Object tracking records
<<<<

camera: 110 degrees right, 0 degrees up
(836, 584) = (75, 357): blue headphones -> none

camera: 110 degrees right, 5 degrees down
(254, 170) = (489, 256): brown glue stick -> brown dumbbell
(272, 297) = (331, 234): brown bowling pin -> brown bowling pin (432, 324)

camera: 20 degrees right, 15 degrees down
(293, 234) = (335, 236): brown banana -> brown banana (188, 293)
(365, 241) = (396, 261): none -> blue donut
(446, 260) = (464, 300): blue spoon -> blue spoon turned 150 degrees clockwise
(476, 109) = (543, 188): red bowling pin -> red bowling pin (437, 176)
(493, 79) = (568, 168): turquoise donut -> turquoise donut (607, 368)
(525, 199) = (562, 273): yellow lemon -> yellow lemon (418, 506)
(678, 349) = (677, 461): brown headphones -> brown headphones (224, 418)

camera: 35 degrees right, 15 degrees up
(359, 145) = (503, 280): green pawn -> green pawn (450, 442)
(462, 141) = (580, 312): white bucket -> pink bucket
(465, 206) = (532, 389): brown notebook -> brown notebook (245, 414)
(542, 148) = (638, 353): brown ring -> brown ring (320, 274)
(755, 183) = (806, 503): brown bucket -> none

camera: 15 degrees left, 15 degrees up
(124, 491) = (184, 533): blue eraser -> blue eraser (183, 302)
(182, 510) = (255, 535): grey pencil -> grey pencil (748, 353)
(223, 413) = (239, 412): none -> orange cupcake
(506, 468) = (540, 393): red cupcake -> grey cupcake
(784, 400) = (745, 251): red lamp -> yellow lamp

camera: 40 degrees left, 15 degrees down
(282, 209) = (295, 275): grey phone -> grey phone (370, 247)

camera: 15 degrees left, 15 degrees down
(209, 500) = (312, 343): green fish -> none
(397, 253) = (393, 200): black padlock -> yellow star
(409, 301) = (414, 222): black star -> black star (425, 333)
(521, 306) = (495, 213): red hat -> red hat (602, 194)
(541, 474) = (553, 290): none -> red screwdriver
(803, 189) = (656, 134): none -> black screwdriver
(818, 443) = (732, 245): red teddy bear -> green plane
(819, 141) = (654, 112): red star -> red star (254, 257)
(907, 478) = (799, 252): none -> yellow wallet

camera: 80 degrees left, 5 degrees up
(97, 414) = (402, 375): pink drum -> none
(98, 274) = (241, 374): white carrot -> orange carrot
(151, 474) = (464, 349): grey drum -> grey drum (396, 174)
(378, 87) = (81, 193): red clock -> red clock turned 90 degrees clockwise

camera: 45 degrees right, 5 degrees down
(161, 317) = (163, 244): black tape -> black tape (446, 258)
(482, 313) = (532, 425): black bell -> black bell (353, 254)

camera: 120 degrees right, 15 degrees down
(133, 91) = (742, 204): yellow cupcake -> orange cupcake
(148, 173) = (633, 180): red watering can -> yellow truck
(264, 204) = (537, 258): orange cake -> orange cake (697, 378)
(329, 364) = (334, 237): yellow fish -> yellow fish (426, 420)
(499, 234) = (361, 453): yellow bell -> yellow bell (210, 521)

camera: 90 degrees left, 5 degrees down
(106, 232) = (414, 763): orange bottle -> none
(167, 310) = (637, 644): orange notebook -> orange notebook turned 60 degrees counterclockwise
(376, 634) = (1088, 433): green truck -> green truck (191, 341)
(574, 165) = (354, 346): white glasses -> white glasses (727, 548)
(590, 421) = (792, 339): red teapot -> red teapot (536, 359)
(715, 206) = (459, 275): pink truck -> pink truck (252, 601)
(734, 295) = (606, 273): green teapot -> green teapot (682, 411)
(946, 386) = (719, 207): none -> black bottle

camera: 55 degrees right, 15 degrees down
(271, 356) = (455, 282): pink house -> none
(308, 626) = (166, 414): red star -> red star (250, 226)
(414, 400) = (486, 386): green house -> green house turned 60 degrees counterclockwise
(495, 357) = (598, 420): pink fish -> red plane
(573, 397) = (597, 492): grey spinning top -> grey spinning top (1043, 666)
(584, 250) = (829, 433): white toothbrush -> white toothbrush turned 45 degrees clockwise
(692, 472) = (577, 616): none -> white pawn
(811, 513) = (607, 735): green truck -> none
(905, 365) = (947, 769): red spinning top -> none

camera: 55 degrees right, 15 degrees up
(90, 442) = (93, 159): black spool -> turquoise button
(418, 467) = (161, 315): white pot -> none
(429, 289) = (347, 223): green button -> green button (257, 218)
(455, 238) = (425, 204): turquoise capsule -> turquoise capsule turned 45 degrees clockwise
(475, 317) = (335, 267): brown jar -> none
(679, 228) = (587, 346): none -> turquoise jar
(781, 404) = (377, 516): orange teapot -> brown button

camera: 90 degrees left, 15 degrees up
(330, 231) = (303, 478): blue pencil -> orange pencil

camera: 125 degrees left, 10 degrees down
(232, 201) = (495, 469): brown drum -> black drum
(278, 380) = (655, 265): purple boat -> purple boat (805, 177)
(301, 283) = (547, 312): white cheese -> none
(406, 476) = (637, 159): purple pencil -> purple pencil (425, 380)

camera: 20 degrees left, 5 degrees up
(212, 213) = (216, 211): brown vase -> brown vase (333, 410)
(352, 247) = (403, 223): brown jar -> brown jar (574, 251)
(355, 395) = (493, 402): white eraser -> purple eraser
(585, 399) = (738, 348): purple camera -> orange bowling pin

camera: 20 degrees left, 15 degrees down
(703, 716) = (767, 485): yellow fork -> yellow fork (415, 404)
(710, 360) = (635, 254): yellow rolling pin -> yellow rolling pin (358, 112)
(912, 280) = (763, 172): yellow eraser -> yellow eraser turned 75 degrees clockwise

>>>>

**WORK ORDER**
Print out every record, character for character.

**WRITTEN SOLUTION**
camera: 110 degrees right, 0 degrees up
(836, 584) = (75, 357): blue headphones -> none

camera: 110 degrees right, 5 degrees down
(254, 170) = (489, 256): brown glue stick -> brown dumbbell
(272, 297) = (331, 234): brown bowling pin -> brown bowling pin (432, 324)

camera: 20 degrees right, 15 degrees down
(293, 234) = (335, 236): brown banana -> brown banana (188, 293)
(365, 241) = (396, 261): none -> blue donut
(446, 260) = (464, 300): blue spoon -> blue spoon turned 150 degrees clockwise
(476, 109) = (543, 188): red bowling pin -> red bowling pin (437, 176)
(493, 79) = (568, 168): turquoise donut -> turquoise donut (607, 368)
(525, 199) = (562, 273): yellow lemon -> yellow lemon (418, 506)
(678, 349) = (677, 461): brown headphones -> brown headphones (224, 418)

camera: 35 degrees right, 15 degrees up
(359, 145) = (503, 280): green pawn -> green pawn (450, 442)
(462, 141) = (580, 312): white bucket -> pink bucket
(465, 206) = (532, 389): brown notebook -> brown notebook (245, 414)
(542, 148) = (638, 353): brown ring -> brown ring (320, 274)
(755, 183) = (806, 503): brown bucket -> none

camera: 15 degrees left, 15 degrees up
(124, 491) = (184, 533): blue eraser -> blue eraser (183, 302)
(182, 510) = (255, 535): grey pencil -> grey pencil (748, 353)
(223, 413) = (239, 412): none -> orange cupcake
(506, 468) = (540, 393): red cupcake -> grey cupcake
(784, 400) = (745, 251): red lamp -> yellow lamp

camera: 40 degrees left, 15 degrees down
(282, 209) = (295, 275): grey phone -> grey phone (370, 247)

camera: 15 degrees left, 15 degrees down
(209, 500) = (312, 343): green fish -> none
(397, 253) = (393, 200): black padlock -> yellow star
(409, 301) = (414, 222): black star -> black star (425, 333)
(521, 306) = (495, 213): red hat -> red hat (602, 194)
(541, 474) = (553, 290): none -> red screwdriver
(803, 189) = (656, 134): none -> black screwdriver
(818, 443) = (732, 245): red teddy bear -> green plane
(819, 141) = (654, 112): red star -> red star (254, 257)
(907, 478) = (799, 252): none -> yellow wallet

camera: 80 degrees left, 5 degrees up
(97, 414) = (402, 375): pink drum -> none
(98, 274) = (241, 374): white carrot -> orange carrot
(151, 474) = (464, 349): grey drum -> grey drum (396, 174)
(378, 87) = (81, 193): red clock -> red clock turned 90 degrees clockwise

camera: 45 degrees right, 5 degrees down
(161, 317) = (163, 244): black tape -> black tape (446, 258)
(482, 313) = (532, 425): black bell -> black bell (353, 254)

camera: 120 degrees right, 15 degrees down
(133, 91) = (742, 204): yellow cupcake -> orange cupcake
(148, 173) = (633, 180): red watering can -> yellow truck
(264, 204) = (537, 258): orange cake -> orange cake (697, 378)
(329, 364) = (334, 237): yellow fish -> yellow fish (426, 420)
(499, 234) = (361, 453): yellow bell -> yellow bell (210, 521)

camera: 90 degrees left, 5 degrees down
(106, 232) = (414, 763): orange bottle -> none
(167, 310) = (637, 644): orange notebook -> orange notebook turned 60 degrees counterclockwise
(376, 634) = (1088, 433): green truck -> green truck (191, 341)
(574, 165) = (354, 346): white glasses -> white glasses (727, 548)
(590, 421) = (792, 339): red teapot -> red teapot (536, 359)
(715, 206) = (459, 275): pink truck -> pink truck (252, 601)
(734, 295) = (606, 273): green teapot -> green teapot (682, 411)
(946, 386) = (719, 207): none -> black bottle

camera: 55 degrees right, 15 degrees down
(271, 356) = (455, 282): pink house -> none
(308, 626) = (166, 414): red star -> red star (250, 226)
(414, 400) = (486, 386): green house -> green house turned 60 degrees counterclockwise
(495, 357) = (598, 420): pink fish -> red plane
(573, 397) = (597, 492): grey spinning top -> grey spinning top (1043, 666)
(584, 250) = (829, 433): white toothbrush -> white toothbrush turned 45 degrees clockwise
(692, 472) = (577, 616): none -> white pawn
(811, 513) = (607, 735): green truck -> none
(905, 365) = (947, 769): red spinning top -> none

camera: 55 degrees right, 15 degrees up
(90, 442) = (93, 159): black spool -> turquoise button
(418, 467) = (161, 315): white pot -> none
(429, 289) = (347, 223): green button -> green button (257, 218)
(455, 238) = (425, 204): turquoise capsule -> turquoise capsule turned 45 degrees clockwise
(475, 317) = (335, 267): brown jar -> none
(679, 228) = (587, 346): none -> turquoise jar
(781, 404) = (377, 516): orange teapot -> brown button

camera: 90 degrees left, 15 degrees up
(330, 231) = (303, 478): blue pencil -> orange pencil

camera: 125 degrees left, 10 degrees down
(232, 201) = (495, 469): brown drum -> black drum
(278, 380) = (655, 265): purple boat -> purple boat (805, 177)
(301, 283) = (547, 312): white cheese -> none
(406, 476) = (637, 159): purple pencil -> purple pencil (425, 380)

camera: 20 degrees left, 5 degrees up
(212, 213) = (216, 211): brown vase -> brown vase (333, 410)
(352, 247) = (403, 223): brown jar -> brown jar (574, 251)
(355, 395) = (493, 402): white eraser -> purple eraser
(585, 399) = (738, 348): purple camera -> orange bowling pin

camera: 20 degrees left, 15 degrees down
(703, 716) = (767, 485): yellow fork -> yellow fork (415, 404)
(710, 360) = (635, 254): yellow rolling pin -> yellow rolling pin (358, 112)
(912, 280) = (763, 172): yellow eraser -> yellow eraser turned 75 degrees clockwise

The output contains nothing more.